#### What is being asked:
Return each line below holding the string "turquoise".

#### Before-and-after scene images:
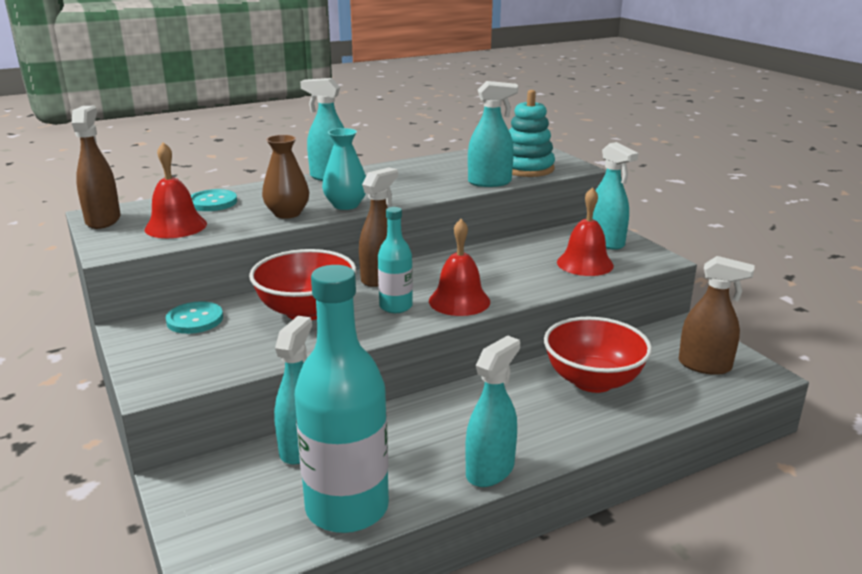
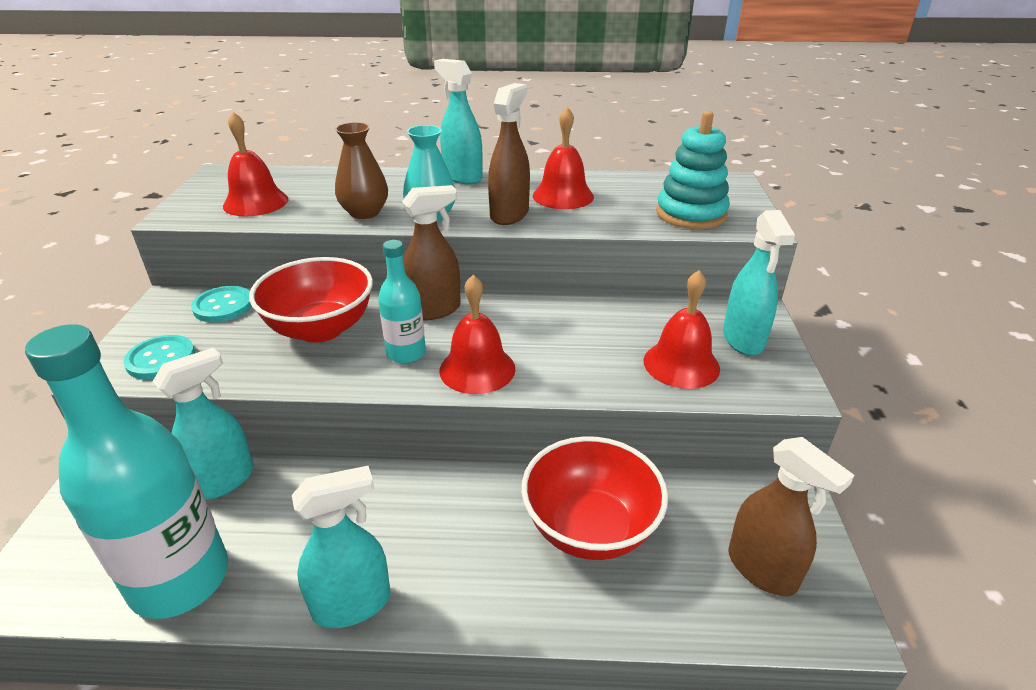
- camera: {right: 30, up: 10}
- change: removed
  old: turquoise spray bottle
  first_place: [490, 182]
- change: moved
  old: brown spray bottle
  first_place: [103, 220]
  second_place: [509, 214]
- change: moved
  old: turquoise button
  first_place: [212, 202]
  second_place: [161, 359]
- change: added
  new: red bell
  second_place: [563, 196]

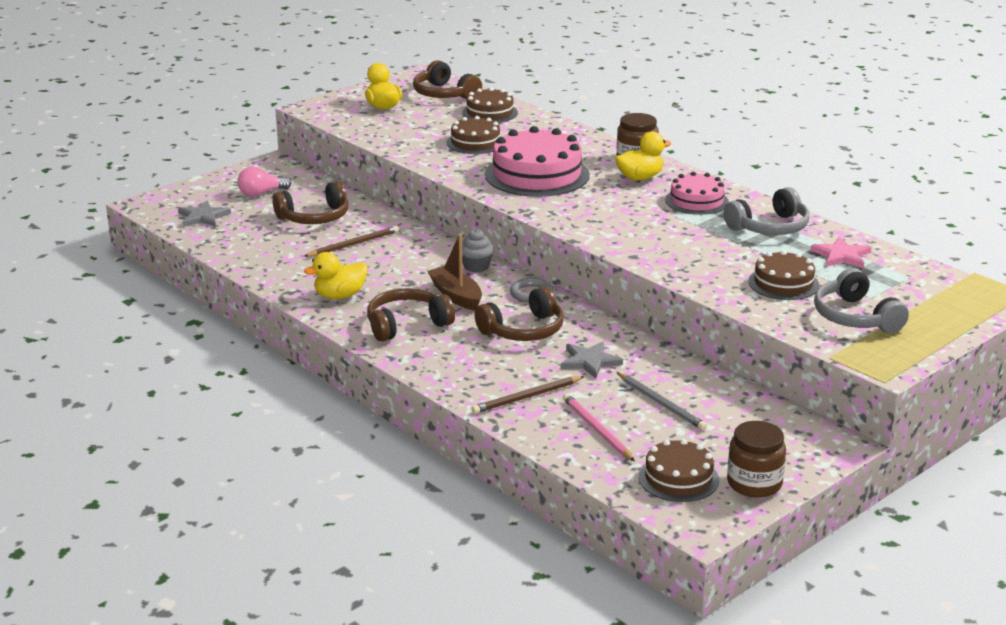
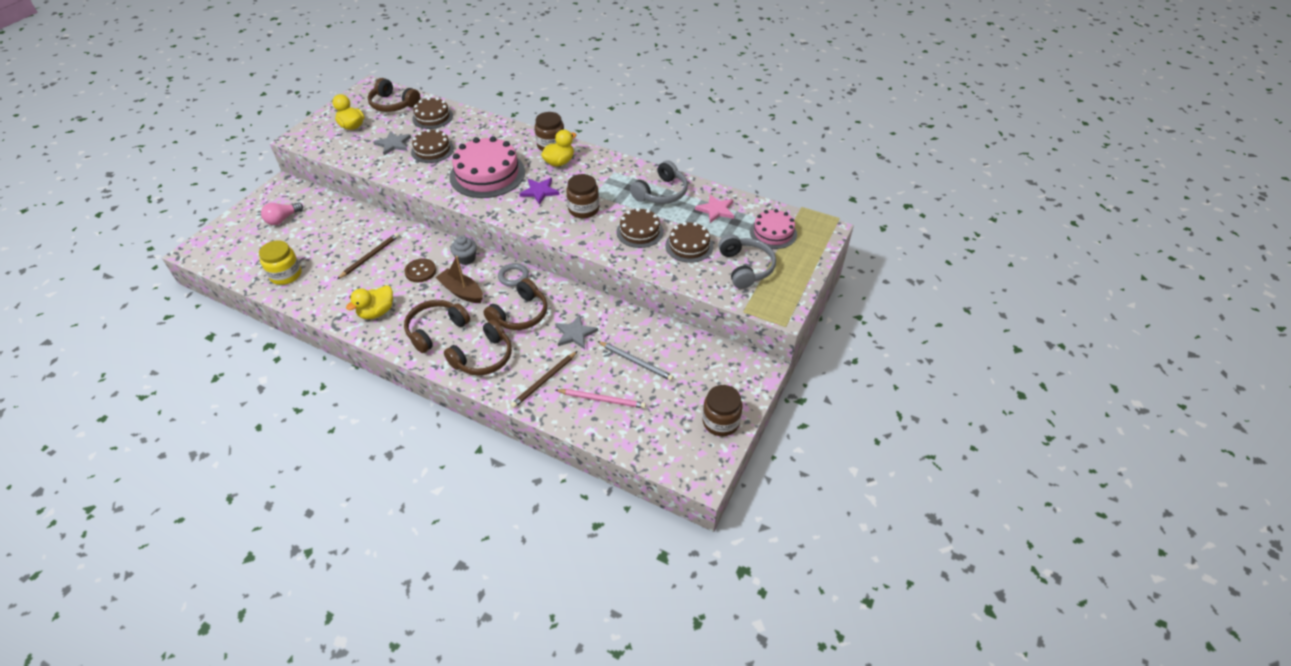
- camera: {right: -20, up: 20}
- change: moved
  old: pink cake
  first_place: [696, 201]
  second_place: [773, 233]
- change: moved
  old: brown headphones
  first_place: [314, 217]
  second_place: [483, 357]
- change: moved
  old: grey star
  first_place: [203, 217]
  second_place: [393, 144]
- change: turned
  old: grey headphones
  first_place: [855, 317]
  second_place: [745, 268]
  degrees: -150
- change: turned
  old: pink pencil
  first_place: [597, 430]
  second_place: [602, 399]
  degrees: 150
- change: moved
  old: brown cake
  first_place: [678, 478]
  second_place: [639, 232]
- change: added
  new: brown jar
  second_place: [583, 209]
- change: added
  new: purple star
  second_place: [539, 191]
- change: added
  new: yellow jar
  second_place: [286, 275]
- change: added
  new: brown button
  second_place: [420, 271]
* * *
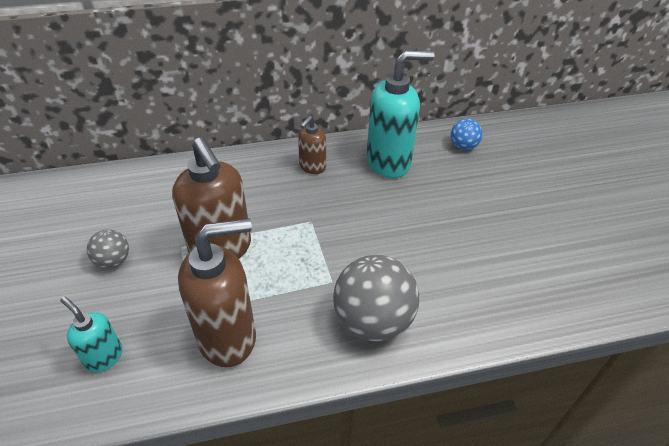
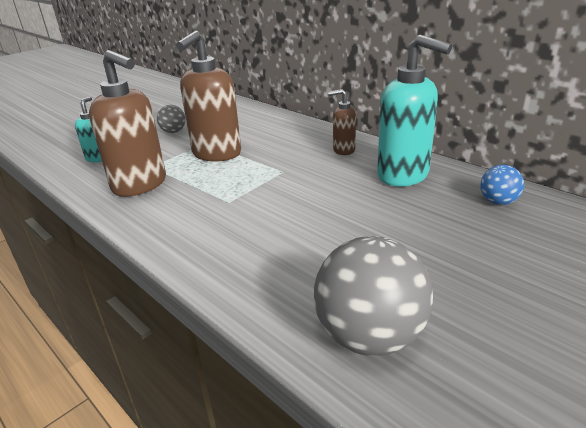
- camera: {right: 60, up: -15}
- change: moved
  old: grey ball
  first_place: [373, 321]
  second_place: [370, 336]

#### Output for this task:
  old: turquoise spray bottle
  old: turquoise button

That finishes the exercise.